TASK ITEM: Each entry must come back word for word; drop the images as you go.

MATERIAL FOR THIS TASK:
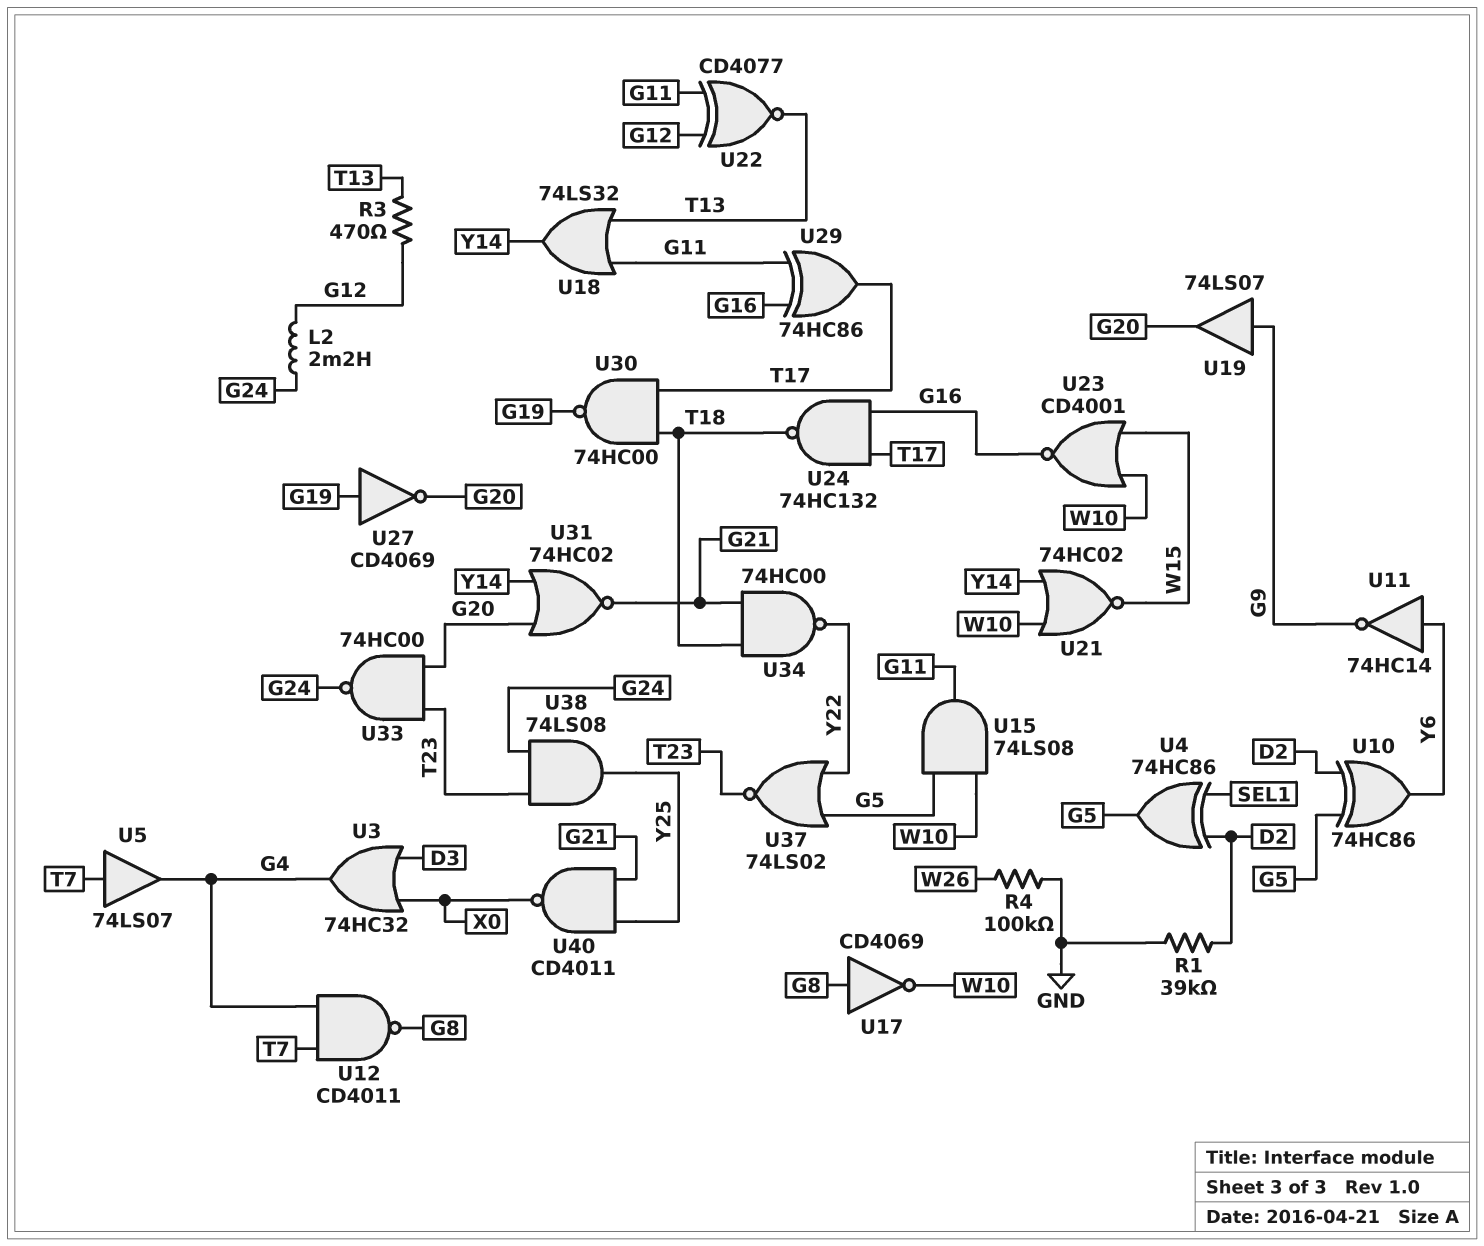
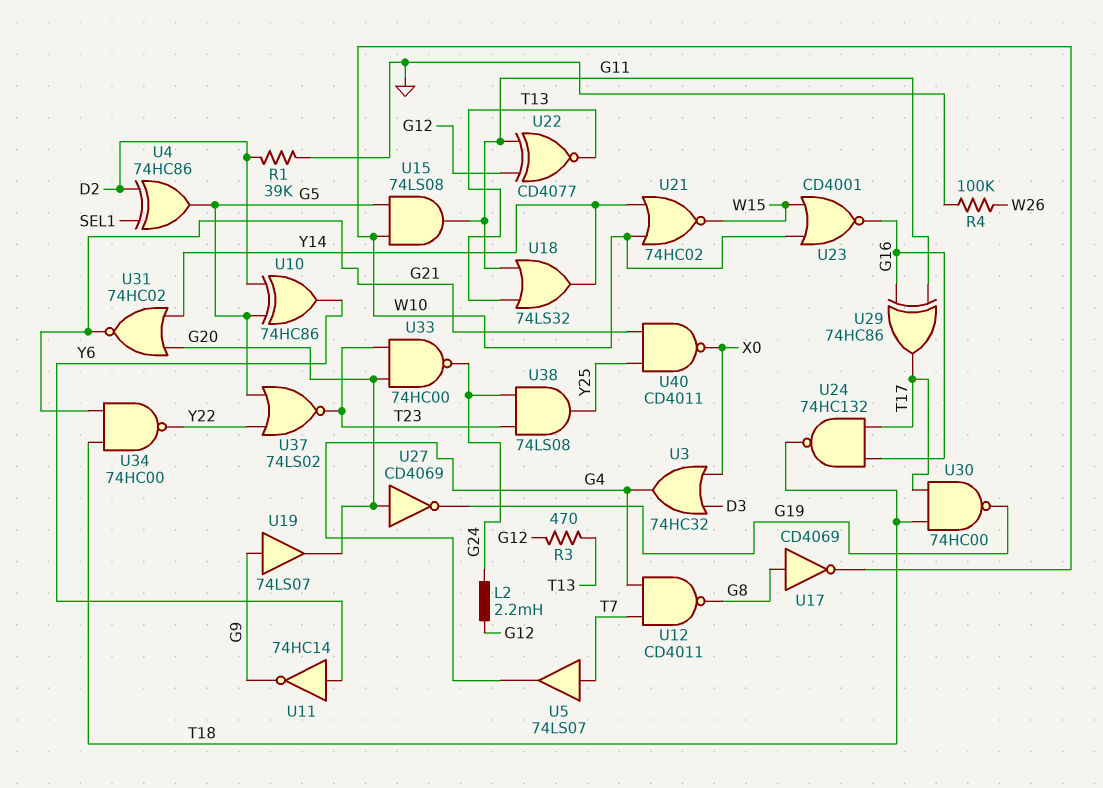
U27: NOT CD4069 (in G19, out G20) -> NOT CD4069 (in G20, out G19)

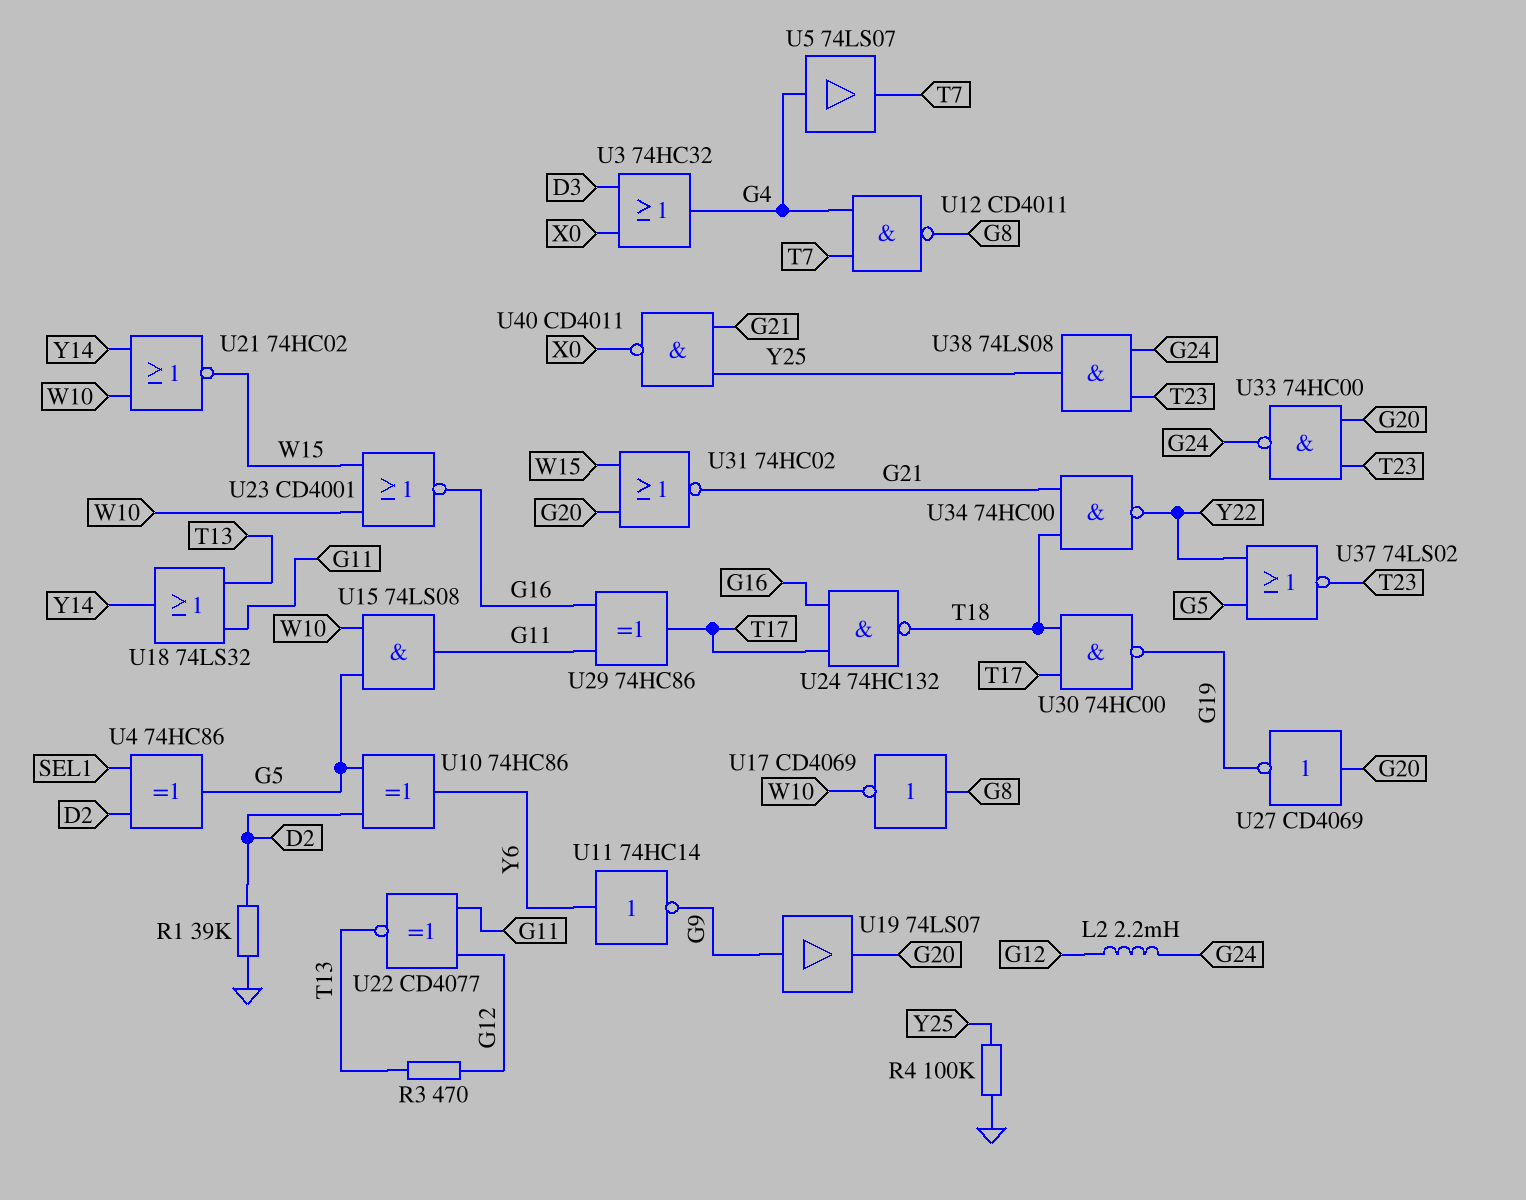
R4: 100k (GND, W26) -> 100k (GND, Y25)
U5: buffer 74LS07 (in T7, out G4) -> buffer 74LS07 (in G4, out T7)
U31: NOR 74HC02 (in G20, in Y14, out G21) -> NOR 74HC02 (in G20, in W15, out G21)

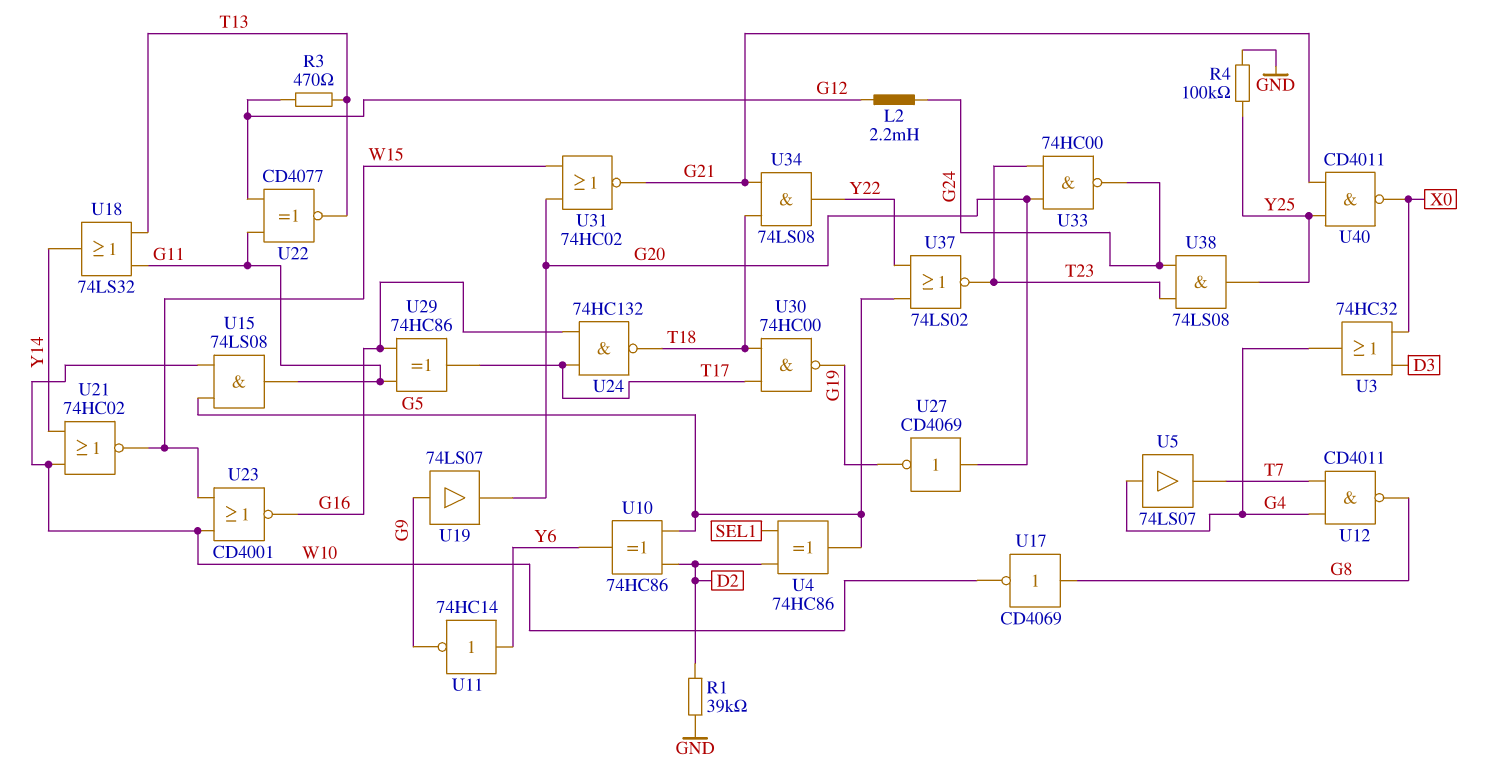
U34: NAND 74HC00 (in G21, in T18, out Y22) -> AND 74LS08 (in G21, in T18, out Y22)

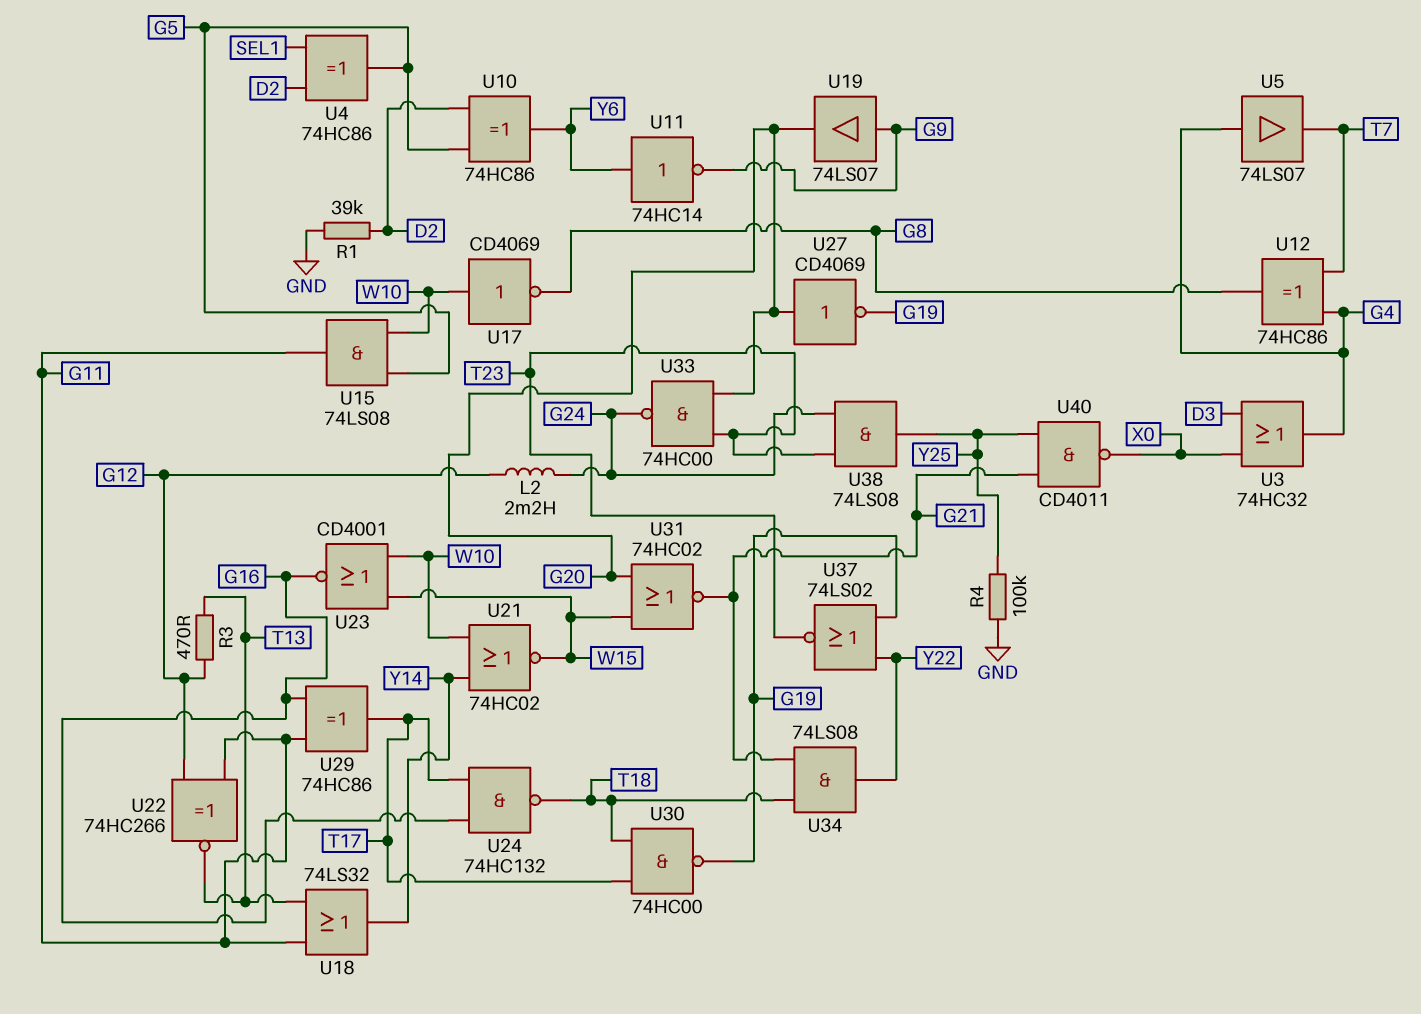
U12: NAND CD4011 (in G4, in T7, out G8) -> XOR 74HC86 (in G4, in T7, out G8)
U17: NOT CD4069 (in G8, out W10) -> NOT CD4069 (in W10, out G8)
U22: XNOR CD4077 (in G11, in G12, out T13) -> XNOR 74HC266 (in G11, in G12, out T13)
U37: NOR 74LS02 (in G5, in Y22, out T23) -> NOR 74LS02 (in G19, in Y22, out T23)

EXERCISE ANSWER:
U27: NOT CD4069 (in G19, out G20) -> NOT CD4069 (in G20, out G19)

R4: 100k (GND, W26) -> 100k (GND, Y25)
U5: buffer 74LS07 (in T7, out G4) -> buffer 74LS07 (in G4, out T7)
U31: NOR 74HC02 (in G20, in Y14, out G21) -> NOR 74HC02 (in G20, in W15, out G21)

U34: NAND 74HC00 (in G21, in T18, out Y22) -> AND 74LS08 (in G21, in T18, out Y22)

U12: NAND CD4011 (in G4, in T7, out G8) -> XOR 74HC86 (in G4, in T7, out G8)
U17: NOT CD4069 (in G8, out W10) -> NOT CD4069 (in W10, out G8)
U22: XNOR CD4077 (in G11, in G12, out T13) -> XNOR 74HC266 (in G11, in G12, out T13)
U37: NOR 74LS02 (in G5, in Y22, out T23) -> NOR 74LS02 (in G19, in Y22, out T23)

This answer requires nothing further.